> [Collected material]:
★ ★ ★ ★ ★ ★ ★

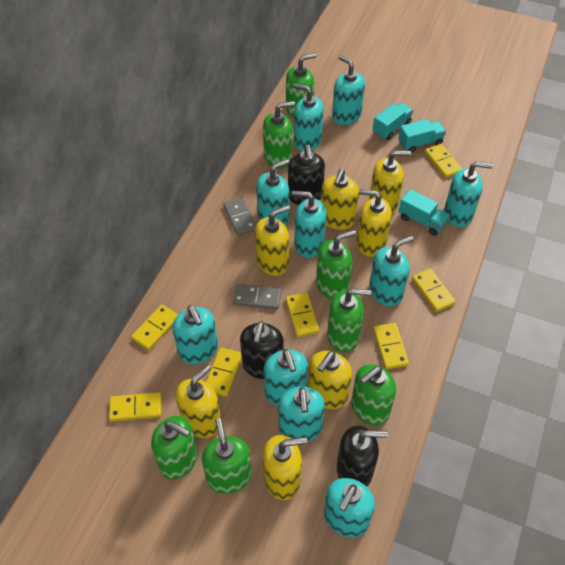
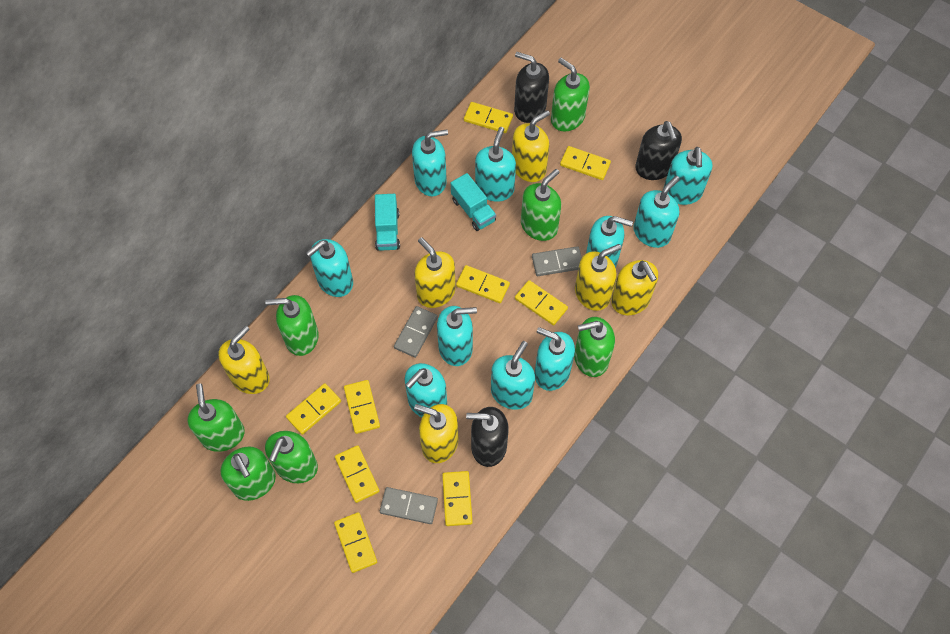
grey domino: 2 -> 3
turquoise truck: 3 -> 2
yellow domino: 7 -> 9
yellow soap dispenser: 7 -> 6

★ ★ ★ ★ ★ ★ ★

> [Aim of the task]: Once the pictures are dropped, repeat the data above exactly.

> [Response area]:
grey domino: 2 -> 3
turquoise truck: 3 -> 2
yellow domino: 7 -> 9
yellow soap dispenser: 7 -> 6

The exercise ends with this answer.